• Description of the task:
Type out each entry exactly as it appears, but keep every image out.

══ Material provided ══

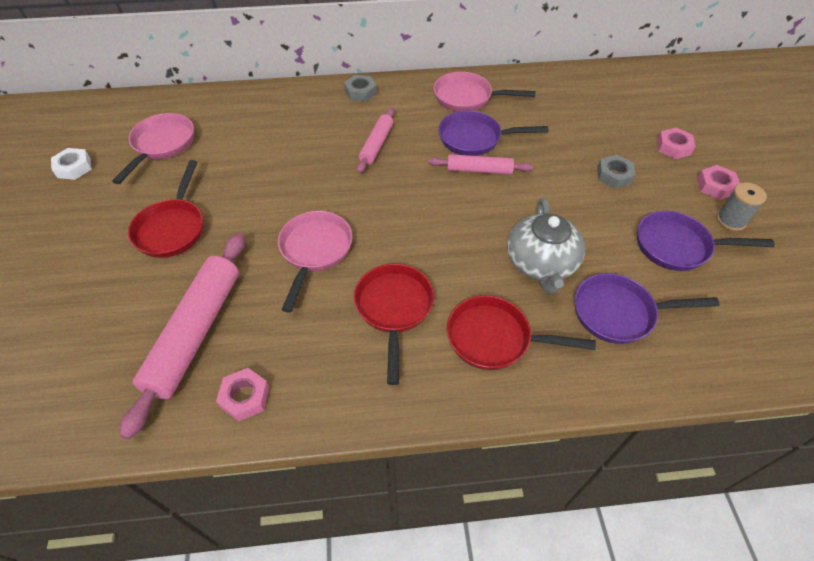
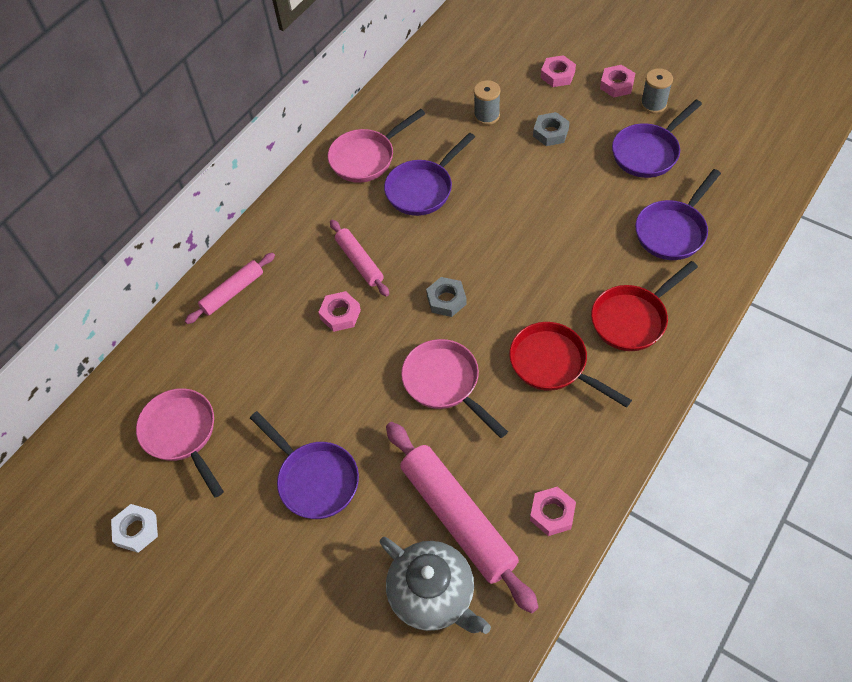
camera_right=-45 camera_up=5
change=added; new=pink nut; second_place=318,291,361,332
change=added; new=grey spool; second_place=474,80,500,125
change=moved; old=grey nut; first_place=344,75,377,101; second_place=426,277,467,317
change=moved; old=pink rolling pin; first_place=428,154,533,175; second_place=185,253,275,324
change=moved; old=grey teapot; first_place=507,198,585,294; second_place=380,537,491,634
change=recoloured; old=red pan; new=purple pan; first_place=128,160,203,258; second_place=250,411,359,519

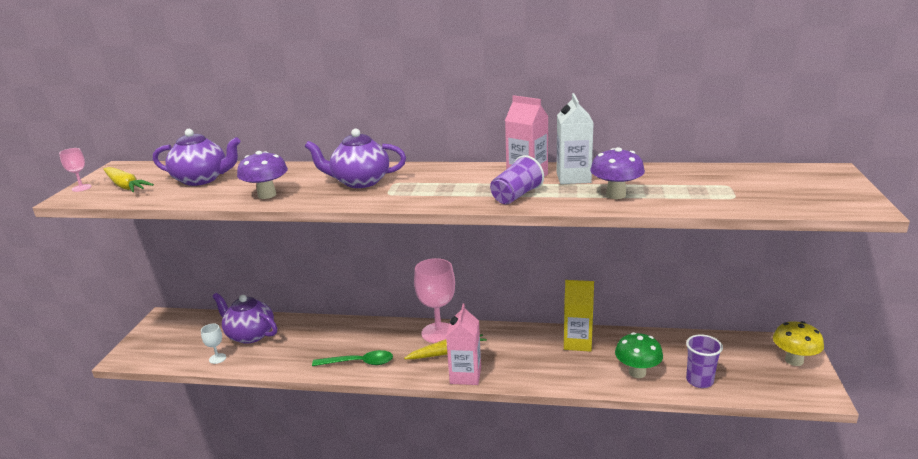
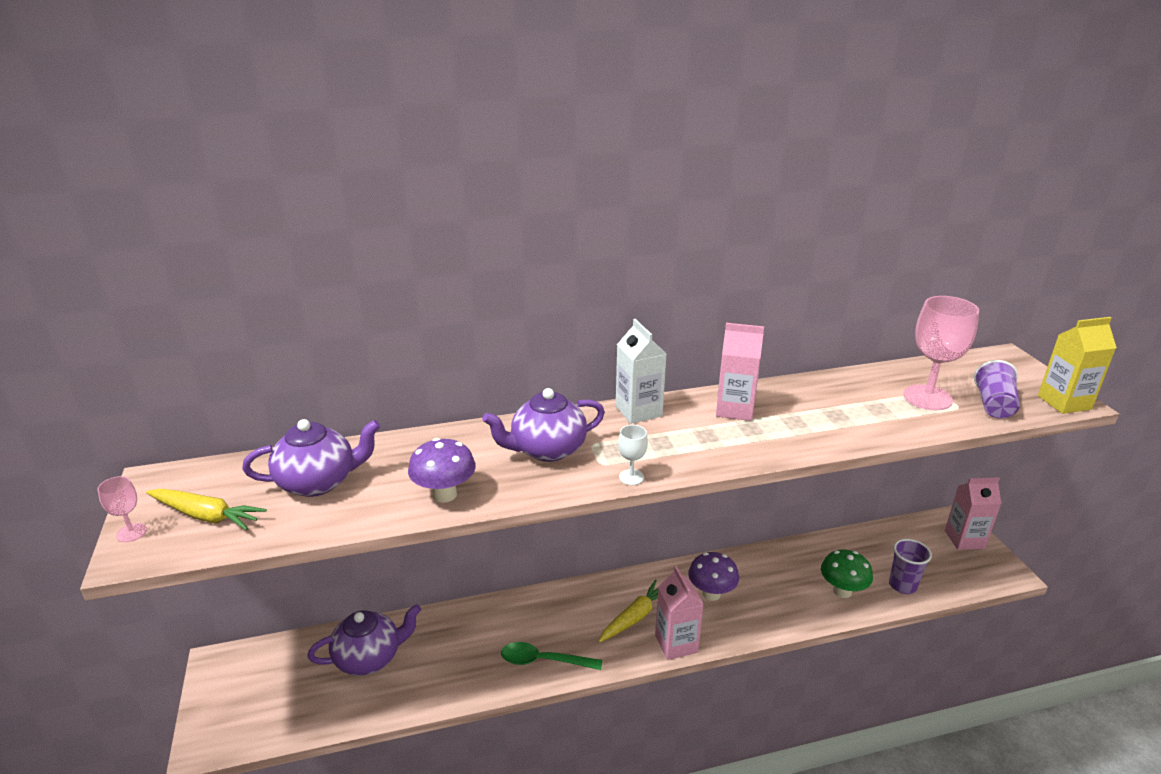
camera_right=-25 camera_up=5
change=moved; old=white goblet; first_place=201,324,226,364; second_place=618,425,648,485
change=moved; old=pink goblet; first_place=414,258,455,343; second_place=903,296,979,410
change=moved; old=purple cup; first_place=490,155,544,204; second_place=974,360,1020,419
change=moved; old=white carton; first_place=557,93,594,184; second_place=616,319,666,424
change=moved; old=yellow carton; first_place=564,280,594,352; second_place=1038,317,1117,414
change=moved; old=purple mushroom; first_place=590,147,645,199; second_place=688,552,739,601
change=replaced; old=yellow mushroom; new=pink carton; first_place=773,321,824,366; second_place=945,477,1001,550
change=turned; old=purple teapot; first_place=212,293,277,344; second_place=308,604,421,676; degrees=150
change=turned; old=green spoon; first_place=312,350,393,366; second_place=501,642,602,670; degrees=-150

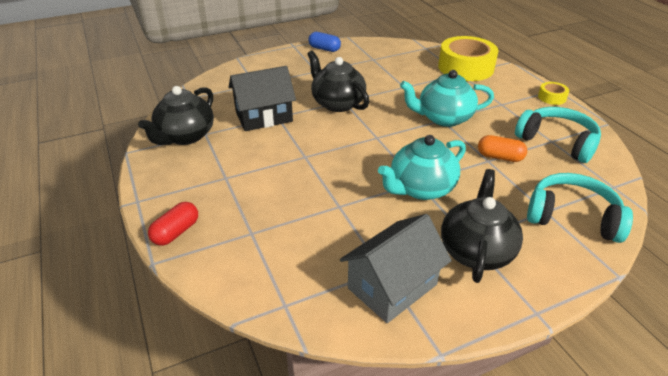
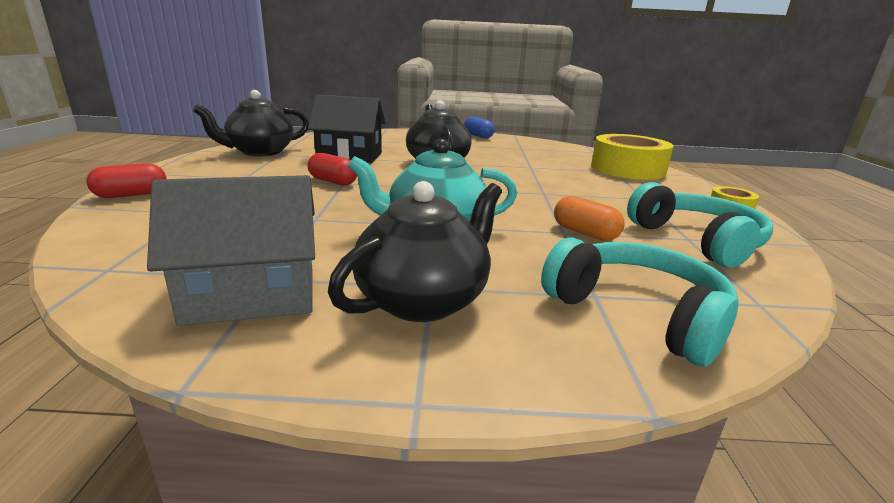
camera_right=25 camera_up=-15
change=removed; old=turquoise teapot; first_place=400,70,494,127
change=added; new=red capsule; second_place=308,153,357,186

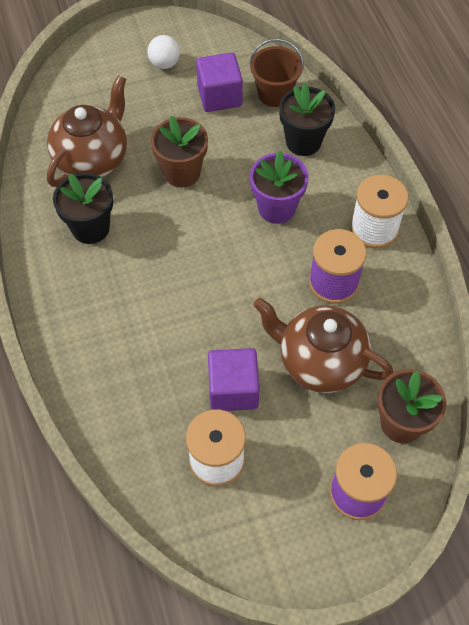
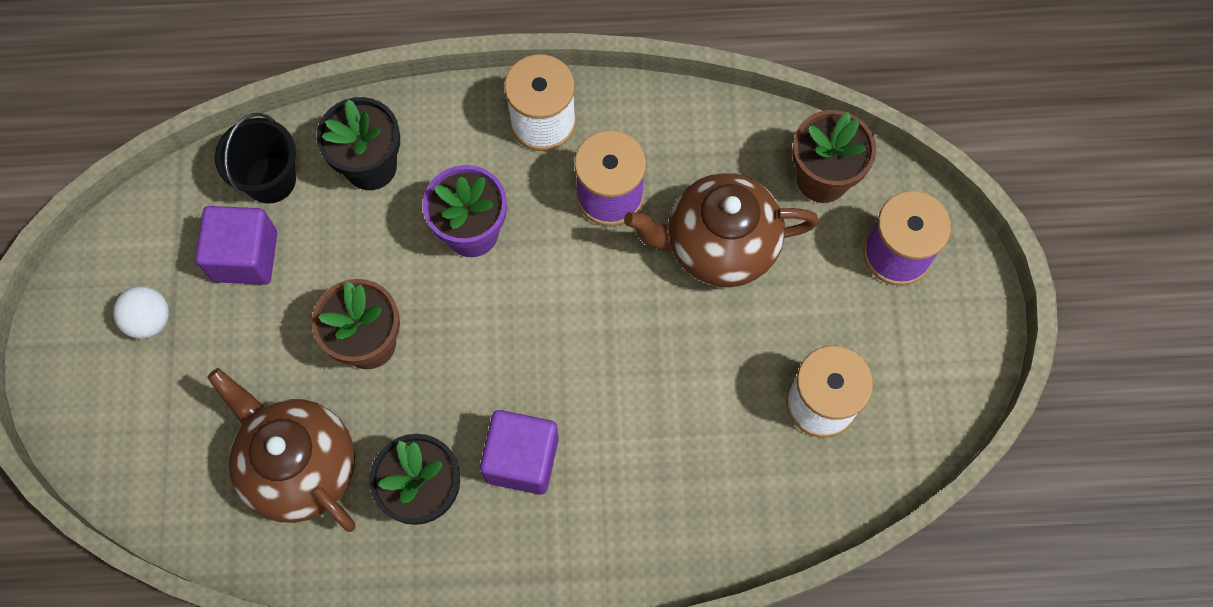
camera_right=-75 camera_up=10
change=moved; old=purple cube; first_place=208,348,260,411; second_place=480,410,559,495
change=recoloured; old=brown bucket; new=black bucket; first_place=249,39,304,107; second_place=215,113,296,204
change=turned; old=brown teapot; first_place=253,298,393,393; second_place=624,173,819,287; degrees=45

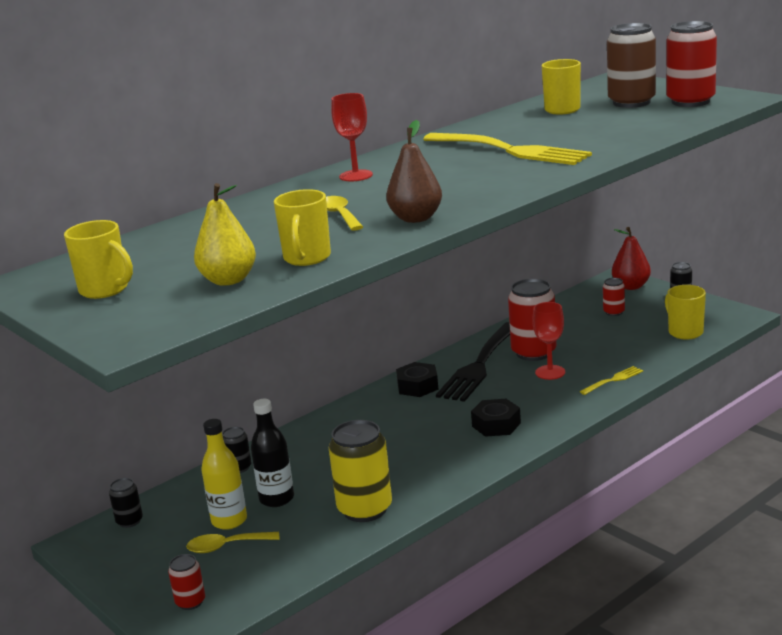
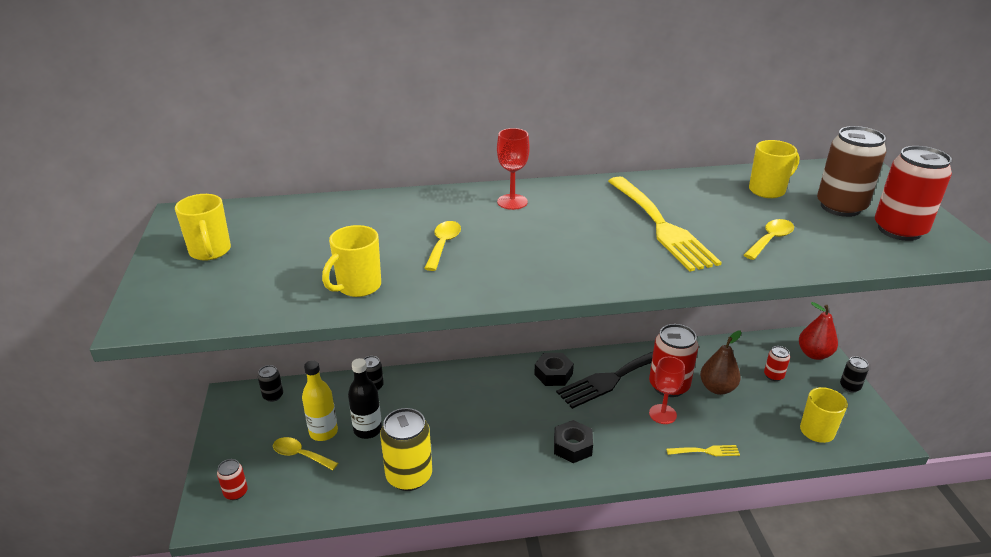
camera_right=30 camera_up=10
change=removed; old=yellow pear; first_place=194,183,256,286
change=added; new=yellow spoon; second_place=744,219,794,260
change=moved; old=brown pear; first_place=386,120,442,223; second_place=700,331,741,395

═══

• Response:
camera_right=-45 camera_up=5
change=added; new=pink nut; second_place=318,291,361,332
change=added; new=grey spool; second_place=474,80,500,125
change=moved; old=grey nut; first_place=344,75,377,101; second_place=426,277,467,317
change=moved; old=pink rolling pin; first_place=428,154,533,175; second_place=185,253,275,324
change=moved; old=grey teapot; first_place=507,198,585,294; second_place=380,537,491,634
change=recoloured; old=red pan; new=purple pan; first_place=128,160,203,258; second_place=250,411,359,519

camera_right=-25 camera_up=5
change=moved; old=white goblet; first_place=201,324,226,364; second_place=618,425,648,485
change=moved; old=pink goblet; first_place=414,258,455,343; second_place=903,296,979,410
change=moved; old=purple cup; first_place=490,155,544,204; second_place=974,360,1020,419
change=moved; old=white carton; first_place=557,93,594,184; second_place=616,319,666,424
change=moved; old=yellow carton; first_place=564,280,594,352; second_place=1038,317,1117,414
change=moved; old=purple mushroom; first_place=590,147,645,199; second_place=688,552,739,601
change=replaced; old=yellow mushroom; new=pink carton; first_place=773,321,824,366; second_place=945,477,1001,550
change=turned; old=purple teapot; first_place=212,293,277,344; second_place=308,604,421,676; degrees=150
change=turned; old=green spoon; first_place=312,350,393,366; second_place=501,642,602,670; degrees=-150

camera_right=25 camera_up=-15
change=removed; old=turquoise teapot; first_place=400,70,494,127
change=added; new=red capsule; second_place=308,153,357,186

camera_right=-75 camera_up=10
change=moved; old=purple cube; first_place=208,348,260,411; second_place=480,410,559,495
change=recoloured; old=brown bucket; new=black bucket; first_place=249,39,304,107; second_place=215,113,296,204
change=turned; old=brown teapot; first_place=253,298,393,393; second_place=624,173,819,287; degrees=45

camera_right=30 camera_up=10
change=removed; old=yellow pear; first_place=194,183,256,286
change=added; new=yellow spoon; second_place=744,219,794,260
change=moved; old=brown pear; first_place=386,120,442,223; second_place=700,331,741,395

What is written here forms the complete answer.